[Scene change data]
··········
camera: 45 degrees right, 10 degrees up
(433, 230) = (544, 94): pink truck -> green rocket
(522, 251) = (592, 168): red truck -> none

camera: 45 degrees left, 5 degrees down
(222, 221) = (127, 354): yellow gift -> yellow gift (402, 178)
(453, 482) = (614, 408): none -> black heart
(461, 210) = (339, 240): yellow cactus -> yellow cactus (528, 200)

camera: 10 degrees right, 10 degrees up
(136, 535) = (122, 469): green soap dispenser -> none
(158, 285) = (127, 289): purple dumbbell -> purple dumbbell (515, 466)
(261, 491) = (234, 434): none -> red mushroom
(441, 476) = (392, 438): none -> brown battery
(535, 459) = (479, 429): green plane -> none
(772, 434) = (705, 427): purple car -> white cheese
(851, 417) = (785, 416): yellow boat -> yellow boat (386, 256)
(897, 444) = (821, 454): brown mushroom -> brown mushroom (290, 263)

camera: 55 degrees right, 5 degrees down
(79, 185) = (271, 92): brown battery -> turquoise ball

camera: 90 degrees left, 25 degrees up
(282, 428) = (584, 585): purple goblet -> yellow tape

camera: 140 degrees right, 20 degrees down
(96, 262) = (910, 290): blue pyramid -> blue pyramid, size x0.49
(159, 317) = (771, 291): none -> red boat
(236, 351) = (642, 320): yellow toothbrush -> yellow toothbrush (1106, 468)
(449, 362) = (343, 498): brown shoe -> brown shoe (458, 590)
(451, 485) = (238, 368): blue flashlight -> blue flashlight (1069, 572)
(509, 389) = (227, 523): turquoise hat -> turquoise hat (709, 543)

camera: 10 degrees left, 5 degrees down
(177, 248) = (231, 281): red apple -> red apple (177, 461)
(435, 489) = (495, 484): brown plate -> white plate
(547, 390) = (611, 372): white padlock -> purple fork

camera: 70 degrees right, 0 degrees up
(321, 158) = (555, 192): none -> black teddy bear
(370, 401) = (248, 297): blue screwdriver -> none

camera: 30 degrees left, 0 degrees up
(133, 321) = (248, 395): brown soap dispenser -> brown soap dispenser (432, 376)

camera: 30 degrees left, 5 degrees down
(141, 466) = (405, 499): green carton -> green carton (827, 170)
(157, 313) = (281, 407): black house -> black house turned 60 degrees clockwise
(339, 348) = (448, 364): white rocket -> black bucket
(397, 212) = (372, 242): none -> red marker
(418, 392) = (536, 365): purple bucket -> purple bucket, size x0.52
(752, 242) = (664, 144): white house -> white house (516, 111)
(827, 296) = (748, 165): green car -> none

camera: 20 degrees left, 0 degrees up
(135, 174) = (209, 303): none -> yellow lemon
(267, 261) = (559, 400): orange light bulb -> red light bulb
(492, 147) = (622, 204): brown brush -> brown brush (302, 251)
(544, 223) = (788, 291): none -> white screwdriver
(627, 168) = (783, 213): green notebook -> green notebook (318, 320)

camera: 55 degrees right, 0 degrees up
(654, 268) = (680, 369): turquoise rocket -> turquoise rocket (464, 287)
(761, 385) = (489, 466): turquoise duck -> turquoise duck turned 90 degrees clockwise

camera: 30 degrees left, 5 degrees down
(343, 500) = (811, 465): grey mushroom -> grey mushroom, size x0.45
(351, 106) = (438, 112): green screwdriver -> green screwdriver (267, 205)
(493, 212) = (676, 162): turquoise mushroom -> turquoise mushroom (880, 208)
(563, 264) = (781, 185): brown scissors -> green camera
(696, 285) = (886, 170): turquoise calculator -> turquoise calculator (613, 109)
··········
#### WHAT THE TASK ASKS:
Out of the records above, pull the lines that include the word "blue".

#### SOLUTION TO THIS PROBLEM:
(96, 262) = (910, 290): blue pyramid -> blue pyramid, size x0.49
(451, 485) = (238, 368): blue flashlight -> blue flashlight (1069, 572)
(370, 401) = (248, 297): blue screwdriver -> none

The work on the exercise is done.